Work to be completed:
Return the line containing "purple glasses: 8 -> 6" and every line after it through the end of the entries below, with no other lines.

Material shown:
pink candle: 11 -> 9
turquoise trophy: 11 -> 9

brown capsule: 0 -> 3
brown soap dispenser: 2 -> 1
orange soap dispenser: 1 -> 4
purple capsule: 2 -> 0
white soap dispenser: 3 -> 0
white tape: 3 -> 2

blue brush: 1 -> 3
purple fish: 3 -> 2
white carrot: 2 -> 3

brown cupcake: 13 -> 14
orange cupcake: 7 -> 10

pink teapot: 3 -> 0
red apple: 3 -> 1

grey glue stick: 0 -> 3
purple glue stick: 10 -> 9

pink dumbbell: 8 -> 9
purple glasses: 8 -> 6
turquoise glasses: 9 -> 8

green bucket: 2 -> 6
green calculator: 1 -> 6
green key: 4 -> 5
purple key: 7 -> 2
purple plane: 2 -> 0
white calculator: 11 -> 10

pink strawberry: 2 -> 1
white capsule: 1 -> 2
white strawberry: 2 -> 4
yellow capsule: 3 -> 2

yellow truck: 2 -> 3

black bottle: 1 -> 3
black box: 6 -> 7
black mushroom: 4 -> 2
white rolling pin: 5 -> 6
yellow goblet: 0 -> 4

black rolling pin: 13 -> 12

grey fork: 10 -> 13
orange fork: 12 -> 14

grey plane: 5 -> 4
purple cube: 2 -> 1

Result of the exercise:
purple glasses: 8 -> 6
turquoise glasses: 9 -> 8

green bucket: 2 -> 6
green calculator: 1 -> 6
green key: 4 -> 5
purple key: 7 -> 2
purple plane: 2 -> 0
white calculator: 11 -> 10

pink strawberry: 2 -> 1
white capsule: 1 -> 2
white strawberry: 2 -> 4
yellow capsule: 3 -> 2

yellow truck: 2 -> 3

black bottle: 1 -> 3
black box: 6 -> 7
black mushroom: 4 -> 2
white rolling pin: 5 -> 6
yellow goblet: 0 -> 4

black rolling pin: 13 -> 12

grey fork: 10 -> 13
orange fork: 12 -> 14

grey plane: 5 -> 4
purple cube: 2 -> 1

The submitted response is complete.